>>>>
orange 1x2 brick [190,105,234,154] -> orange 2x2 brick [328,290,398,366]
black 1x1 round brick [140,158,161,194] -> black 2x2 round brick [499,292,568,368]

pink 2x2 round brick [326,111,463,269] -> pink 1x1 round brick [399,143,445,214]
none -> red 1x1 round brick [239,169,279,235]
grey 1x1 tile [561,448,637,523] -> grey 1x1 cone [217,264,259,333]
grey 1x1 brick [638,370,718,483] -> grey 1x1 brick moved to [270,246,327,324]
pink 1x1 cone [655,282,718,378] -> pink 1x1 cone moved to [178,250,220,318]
<<<<
YOUR TASK → Write out again, exactly, the line containing "grey 1x1 tile" and every later line of the records. Omit the rest.

EXPECTED ANSWER →
grey 1x1 tile [561,448,637,523] -> grey 1x1 cone [217,264,259,333]
grey 1x1 brick [638,370,718,483] -> grey 1x1 brick moved to [270,246,327,324]
pink 1x1 cone [655,282,718,378] -> pink 1x1 cone moved to [178,250,220,318]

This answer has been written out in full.